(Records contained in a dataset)
·····

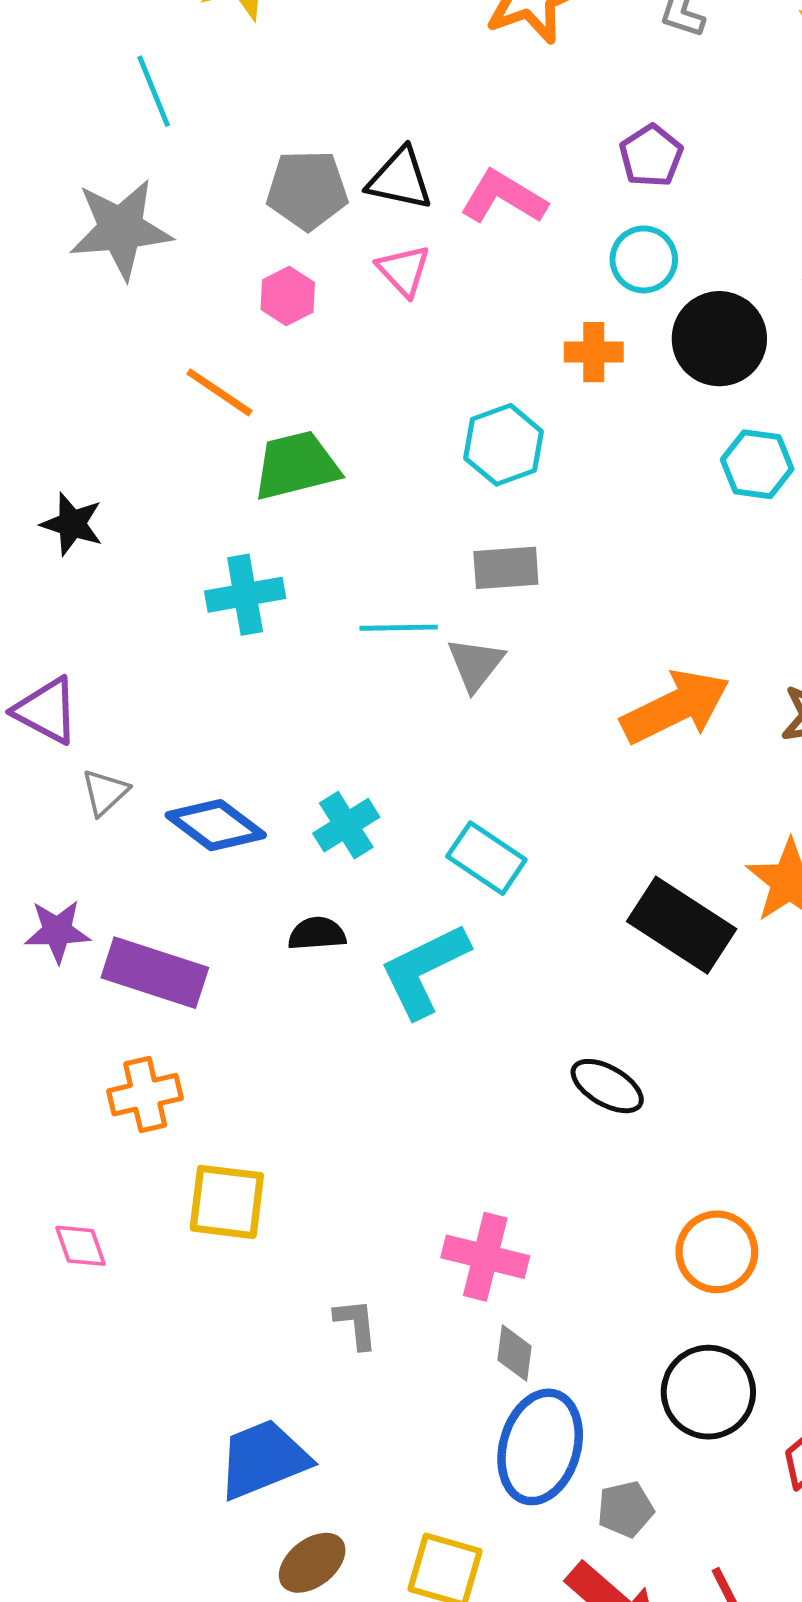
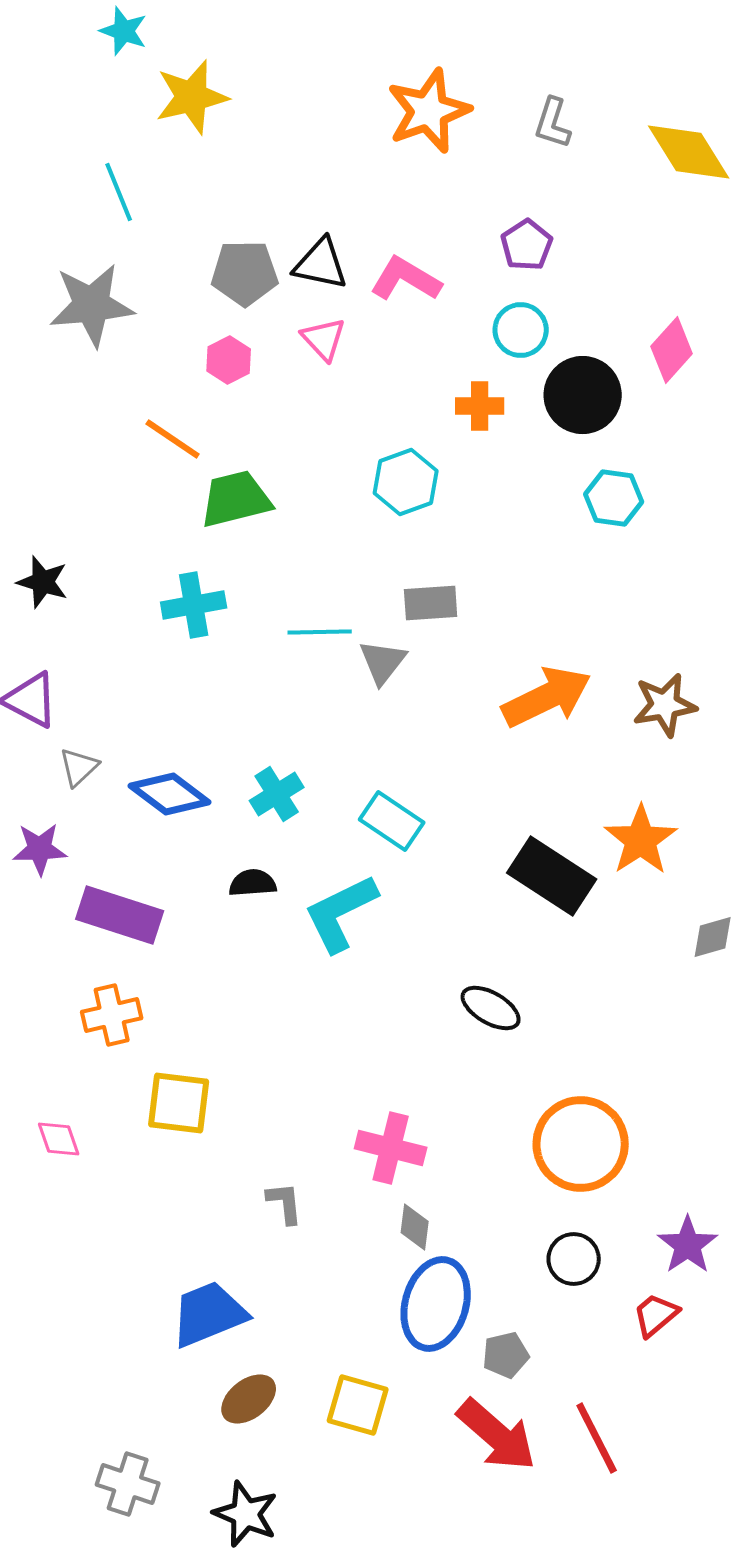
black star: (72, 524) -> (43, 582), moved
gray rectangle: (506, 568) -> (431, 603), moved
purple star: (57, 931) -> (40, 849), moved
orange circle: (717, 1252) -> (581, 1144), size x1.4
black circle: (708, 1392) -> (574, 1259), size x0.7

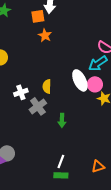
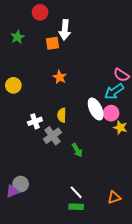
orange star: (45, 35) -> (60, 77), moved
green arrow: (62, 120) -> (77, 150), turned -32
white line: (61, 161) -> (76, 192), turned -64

·····

Each line of the data above must be reproduced as written. Skip the pictures.

ANSWER FOR THIS EXERCISE:
black star: (72, 524) -> (43, 582), moved
gray rectangle: (506, 568) -> (431, 603), moved
purple star: (57, 931) -> (40, 849), moved
orange circle: (717, 1252) -> (581, 1144), size x1.4
black circle: (708, 1392) -> (574, 1259), size x0.7

orange star: (45, 35) -> (60, 77), moved
green arrow: (62, 120) -> (77, 150), turned -32
white line: (61, 161) -> (76, 192), turned -64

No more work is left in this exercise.